# STORED DATA

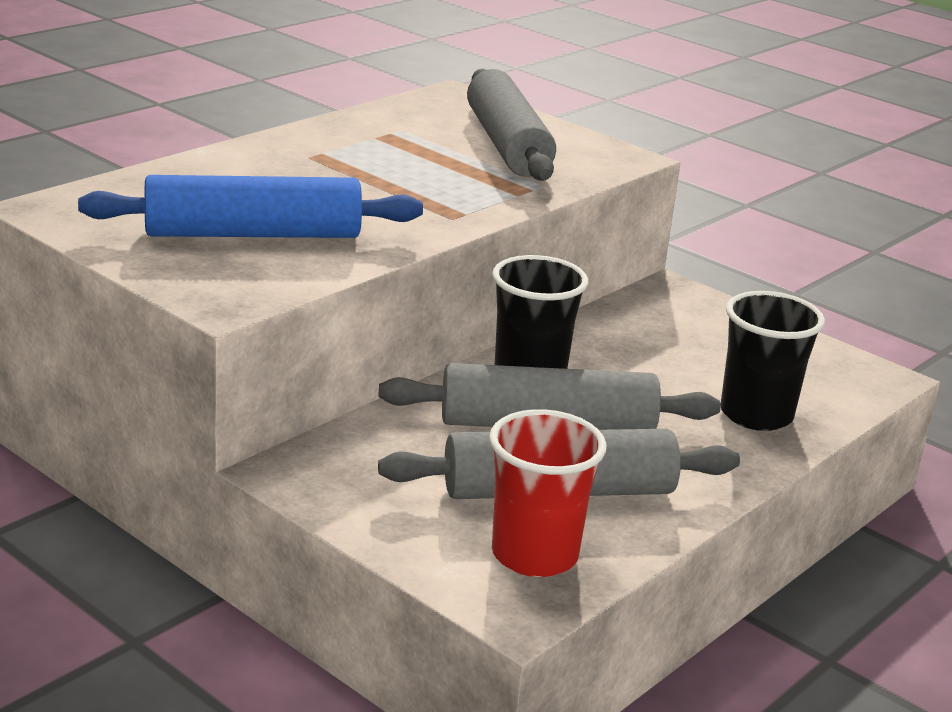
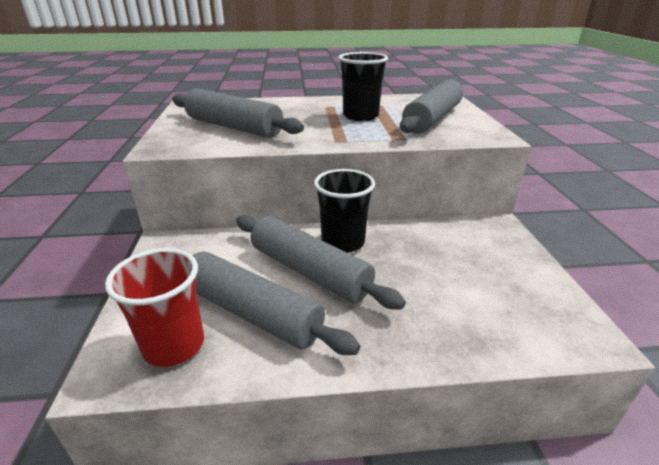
camera: 45 degrees right, 5 degrees up
(253, 234) = (234, 127): blue rolling pin -> grey rolling pin
(756, 415) = (448, 322): black cup -> black cup (360, 116)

# WHAT THE TASK ASKS
Leave out the pictures, and write out all the remaining data above exactly.

# EXERCISE SOLUTION
camera: 45 degrees right, 5 degrees up
(253, 234) = (234, 127): blue rolling pin -> grey rolling pin
(756, 415) = (448, 322): black cup -> black cup (360, 116)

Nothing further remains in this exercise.